Task item:
Only the lines below between the ones containing "cyan 1x1 cone" and "black 1x1 brick", inclusive, are to be reproduced, each exactly as it stands.

(Beginning of Data to examine)

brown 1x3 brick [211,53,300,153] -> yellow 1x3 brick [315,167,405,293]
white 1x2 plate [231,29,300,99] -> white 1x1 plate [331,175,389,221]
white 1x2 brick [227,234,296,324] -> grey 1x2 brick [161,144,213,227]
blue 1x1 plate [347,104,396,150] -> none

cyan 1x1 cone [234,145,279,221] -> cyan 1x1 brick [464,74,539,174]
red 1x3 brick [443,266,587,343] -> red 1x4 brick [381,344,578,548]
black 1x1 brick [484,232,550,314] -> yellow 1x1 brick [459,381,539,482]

(End of Data to examine)
(Beginning of Data to examine)

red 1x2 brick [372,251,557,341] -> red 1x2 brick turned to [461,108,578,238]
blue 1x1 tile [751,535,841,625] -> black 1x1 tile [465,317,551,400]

(End of Data to examine)

Response area:
cyan 1x1 cone [234,145,279,221] -> cyan 1x1 brick [464,74,539,174]
red 1x3 brick [443,266,587,343] -> red 1x4 brick [381,344,578,548]
black 1x1 brick [484,232,550,314] -> yellow 1x1 brick [459,381,539,482]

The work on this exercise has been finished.